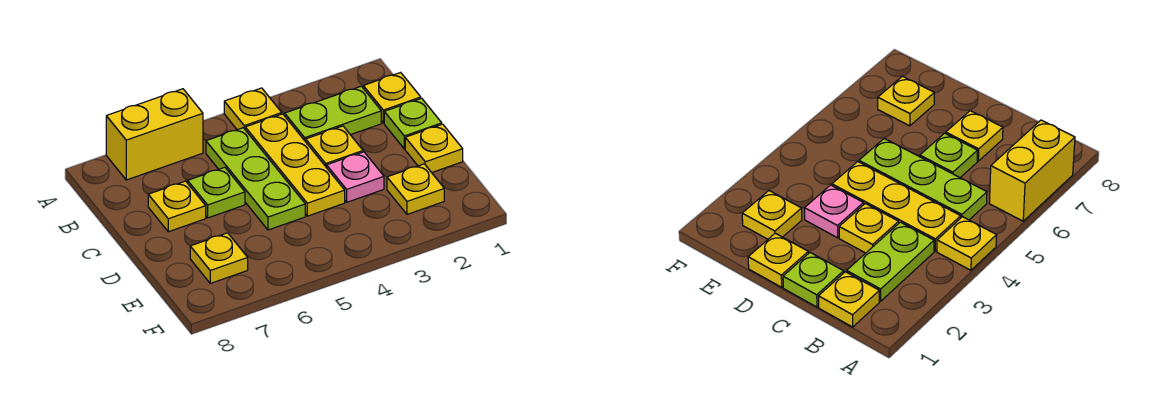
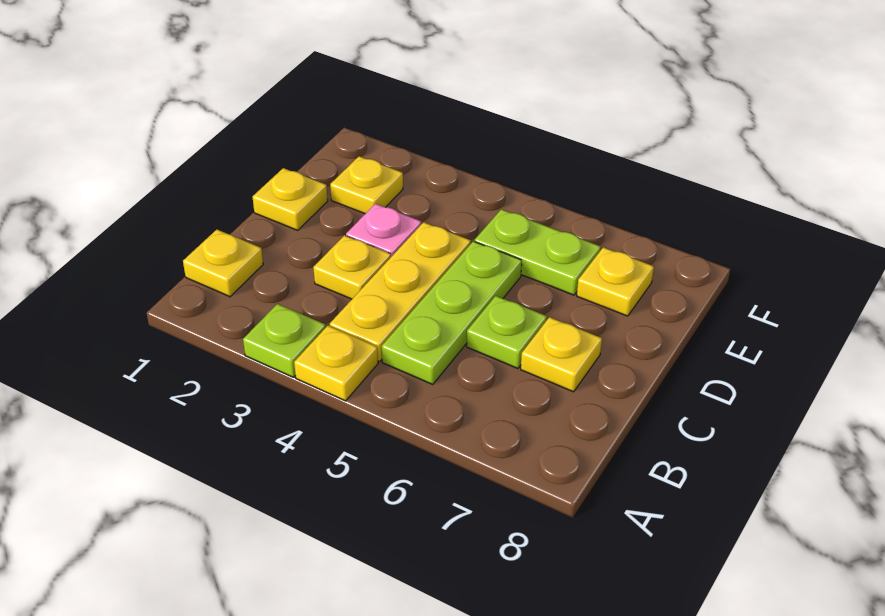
yellow brick A6:A7 level 1 -> none
lime plate B2:B3 level 1 -> lime plate E5:E6 level 1
lime plate C1 level 1 -> lime plate A3 level 1

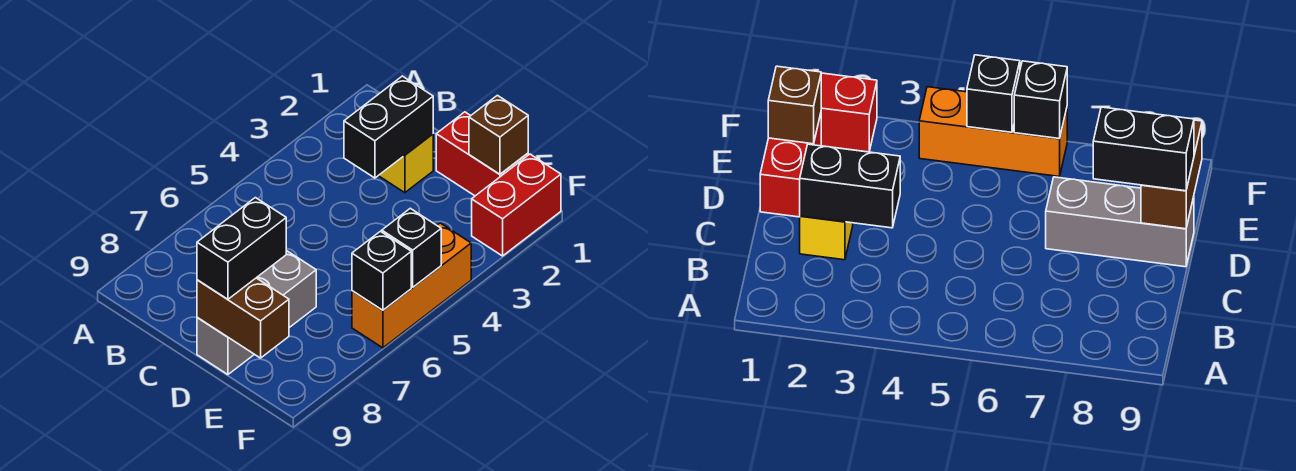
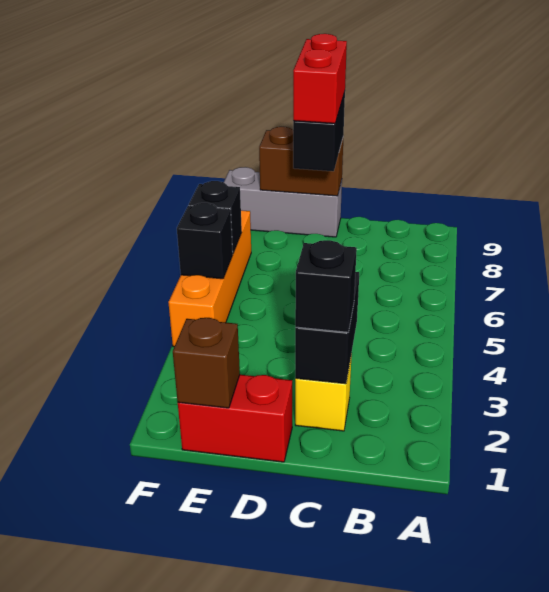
none -> black brick C2 level 3
grey brick D7:D9 level 1 -> grey brick D9:F9 level 1
red brick F1:F2 level 1 -> red brick D8:D9 level 4
orange brick F4:F6 level 1 -> orange brick F4:F7 level 1

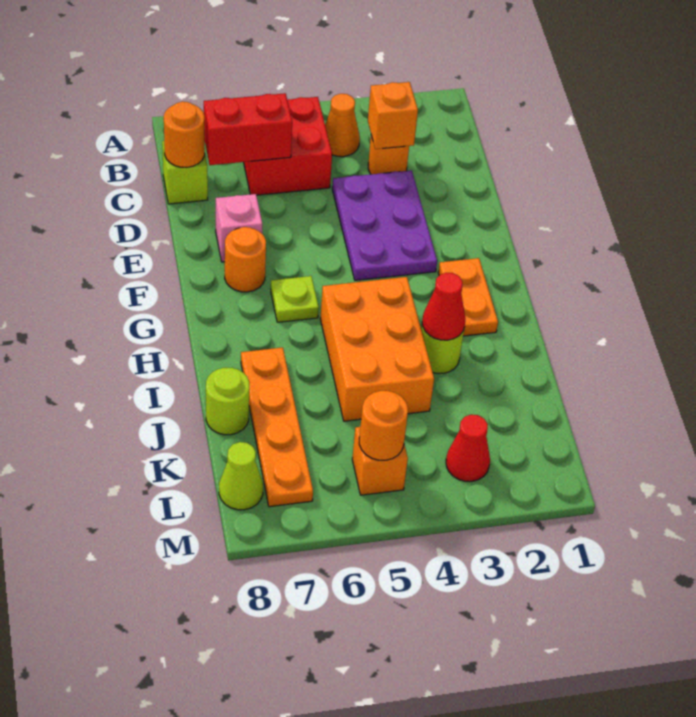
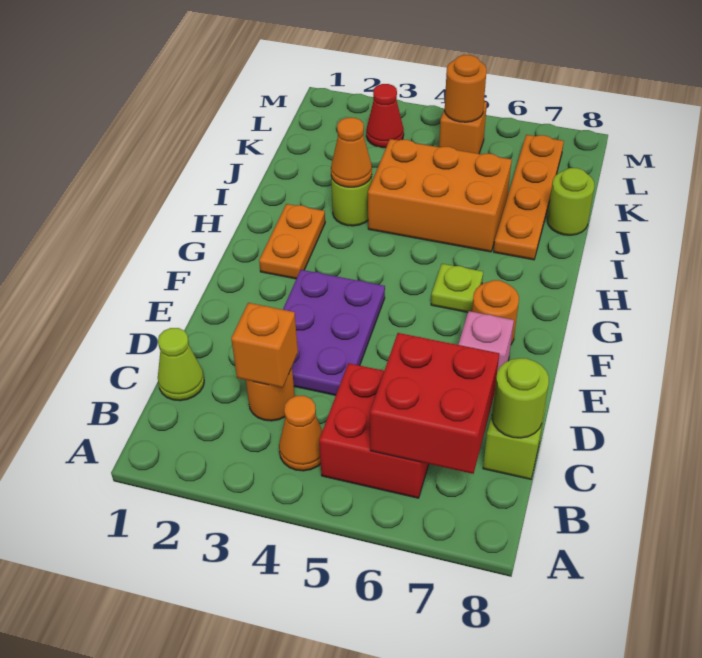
red brick C6:C7 level 2 -> red brick B6:C7 level 2
orange round brick C8 level 2 -> lime round brick C8 level 2
orange brick H4:J5 level 1 -> orange brick I4:J6 level 1
red cone I3 level 2 -> orange cone I3 level 2
lime cone L8 level 1 -> lime cone C1 level 1

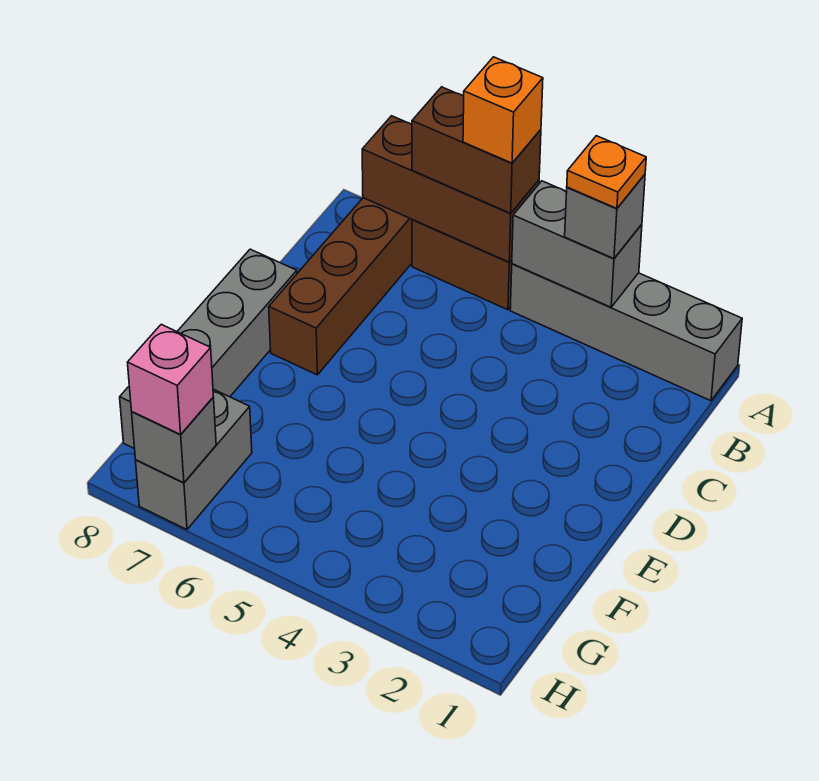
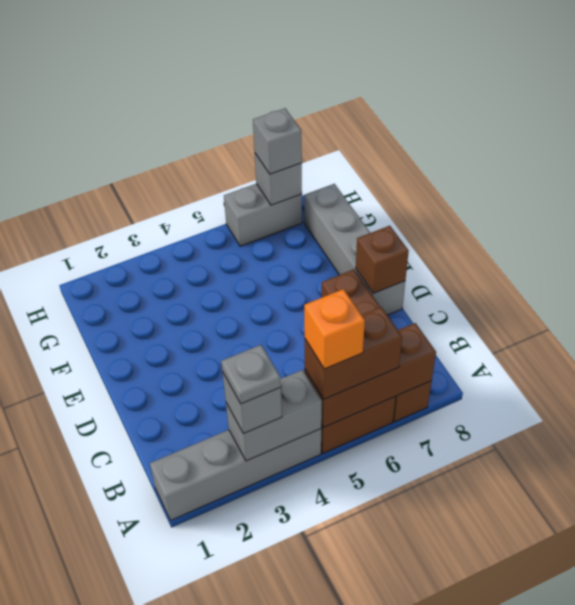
orange plate A3 level 4 -> grey plate A3 level 4
none -> brown brick D8 level 2
grey brick G7:H7 level 1 -> grey brick H6:H7 level 1
pink brick H7 level 3 -> grey brick H7 level 3

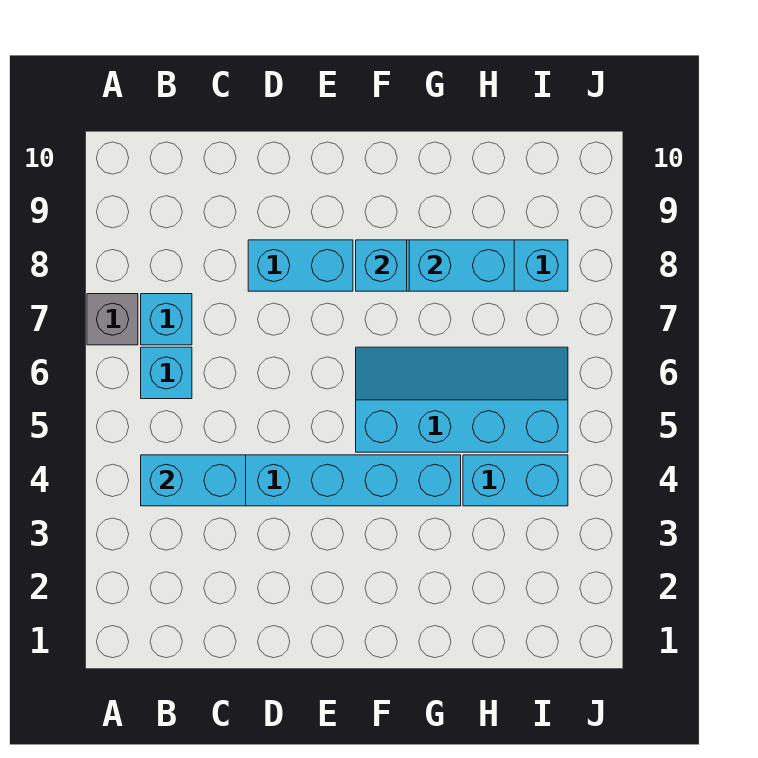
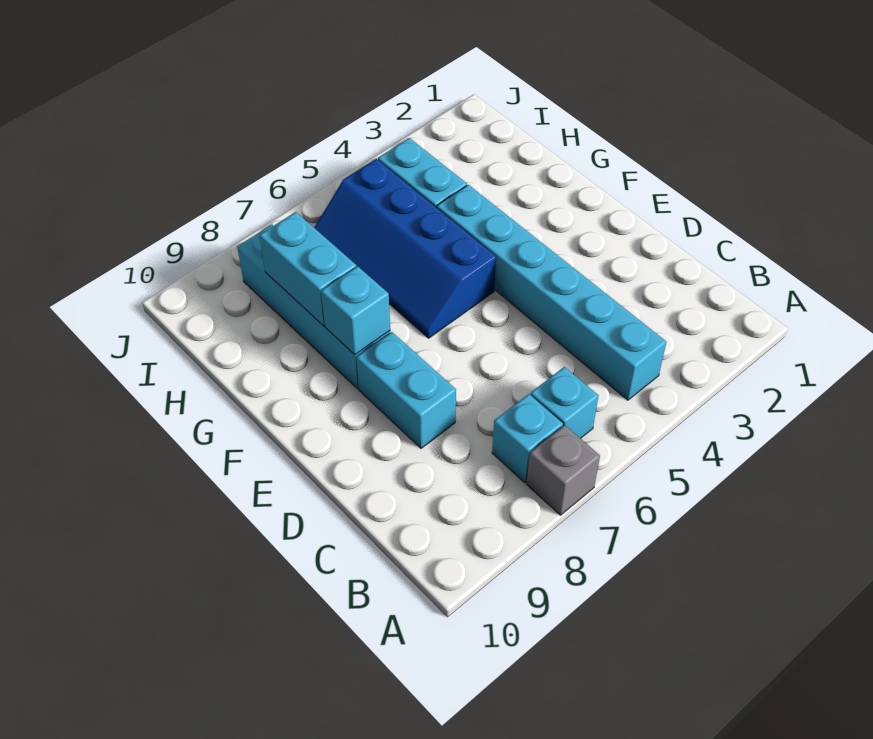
cyan brick B4:C4 level 2 -> none
cyan slope F5:I6 level 1 top 5 -> blue slope F5:I6 level 1 top 5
○ ○ ○ ○
Omit the pictures and restate the rest of the records verbatim.

■ REPLY:
yellow brick A6:A7 level 1 -> none
lime plate B2:B3 level 1 -> lime plate E5:E6 level 1
lime plate C1 level 1 -> lime plate A3 level 1

none -> black brick C2 level 3
grey brick D7:D9 level 1 -> grey brick D9:F9 level 1
red brick F1:F2 level 1 -> red brick D8:D9 level 4
orange brick F4:F6 level 1 -> orange brick F4:F7 level 1

red brick C6:C7 level 2 -> red brick B6:C7 level 2
orange round brick C8 level 2 -> lime round brick C8 level 2
orange brick H4:J5 level 1 -> orange brick I4:J6 level 1
red cone I3 level 2 -> orange cone I3 level 2
lime cone L8 level 1 -> lime cone C1 level 1

orange plate A3 level 4 -> grey plate A3 level 4
none -> brown brick D8 level 2
grey brick G7:H7 level 1 -> grey brick H6:H7 level 1
pink brick H7 level 3 -> grey brick H7 level 3

cyan brick B4:C4 level 2 -> none
cyan slope F5:I6 level 1 top 5 -> blue slope F5:I6 level 1 top 5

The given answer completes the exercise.